(Dataset entries)
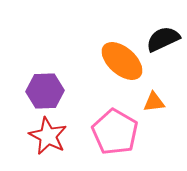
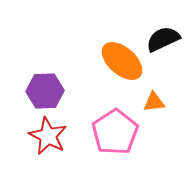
pink pentagon: rotated 9 degrees clockwise
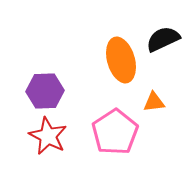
orange ellipse: moved 1 px left, 1 px up; rotated 33 degrees clockwise
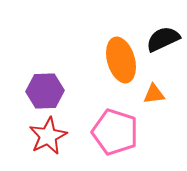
orange triangle: moved 8 px up
pink pentagon: rotated 21 degrees counterclockwise
red star: rotated 18 degrees clockwise
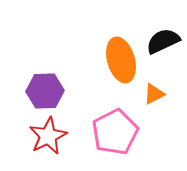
black semicircle: moved 2 px down
orange triangle: rotated 20 degrees counterclockwise
pink pentagon: rotated 27 degrees clockwise
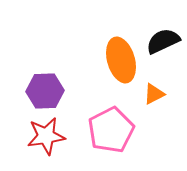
pink pentagon: moved 4 px left, 2 px up
red star: moved 2 px left; rotated 18 degrees clockwise
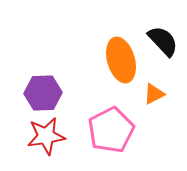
black semicircle: rotated 72 degrees clockwise
purple hexagon: moved 2 px left, 2 px down
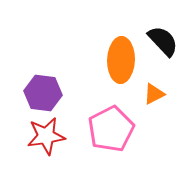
orange ellipse: rotated 18 degrees clockwise
purple hexagon: rotated 9 degrees clockwise
pink pentagon: moved 1 px up
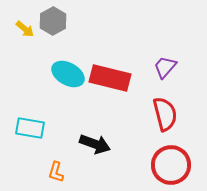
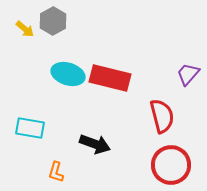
purple trapezoid: moved 23 px right, 7 px down
cyan ellipse: rotated 12 degrees counterclockwise
red semicircle: moved 3 px left, 2 px down
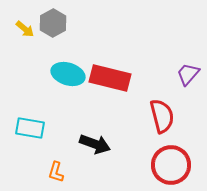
gray hexagon: moved 2 px down
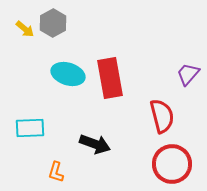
red rectangle: rotated 66 degrees clockwise
cyan rectangle: rotated 12 degrees counterclockwise
red circle: moved 1 px right, 1 px up
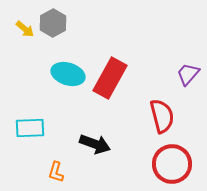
red rectangle: rotated 39 degrees clockwise
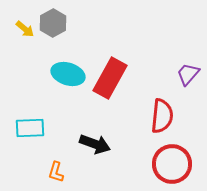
red semicircle: rotated 20 degrees clockwise
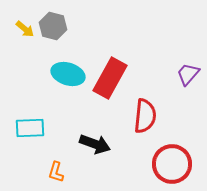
gray hexagon: moved 3 px down; rotated 16 degrees counterclockwise
red semicircle: moved 17 px left
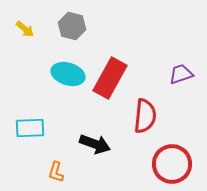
gray hexagon: moved 19 px right
purple trapezoid: moved 7 px left; rotated 30 degrees clockwise
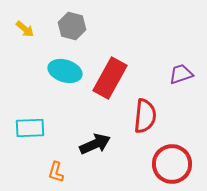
cyan ellipse: moved 3 px left, 3 px up
black arrow: rotated 44 degrees counterclockwise
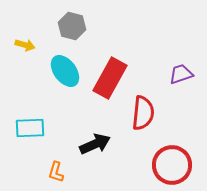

Problem details: Please copy every line of text in the data above word for word, omitting the pictures.

Solved exercise:
pink pentagon: rotated 9 degrees clockwise
orange ellipse: moved 1 px left, 1 px up; rotated 33 degrees clockwise
orange triangle: moved 8 px up
pink pentagon: rotated 21 degrees counterclockwise
red star: rotated 18 degrees clockwise
black semicircle: moved 2 px down
orange triangle: rotated 20 degrees counterclockwise
pink pentagon: rotated 27 degrees clockwise
pink pentagon: moved 4 px left, 2 px up
red star: moved 2 px left; rotated 18 degrees clockwise
black semicircle: rotated 72 degrees clockwise
purple hexagon: moved 2 px left, 2 px down
orange ellipse: rotated 18 degrees clockwise
purple hexagon: rotated 9 degrees clockwise
pink pentagon: moved 1 px up
purple trapezoid: moved 23 px right, 7 px down
cyan ellipse: rotated 12 degrees counterclockwise
red semicircle: moved 3 px left, 2 px down
gray hexagon: moved 2 px down
red rectangle: rotated 66 degrees clockwise
cyan rectangle: rotated 12 degrees counterclockwise
red circle: moved 1 px right, 1 px up
red rectangle: rotated 39 degrees clockwise
red semicircle: rotated 20 degrees clockwise
gray hexagon: moved 3 px down; rotated 16 degrees counterclockwise
red semicircle: moved 17 px left
gray hexagon: moved 19 px right
purple trapezoid: moved 7 px left; rotated 30 degrees clockwise
cyan ellipse: moved 3 px left, 3 px up
black arrow: rotated 44 degrees counterclockwise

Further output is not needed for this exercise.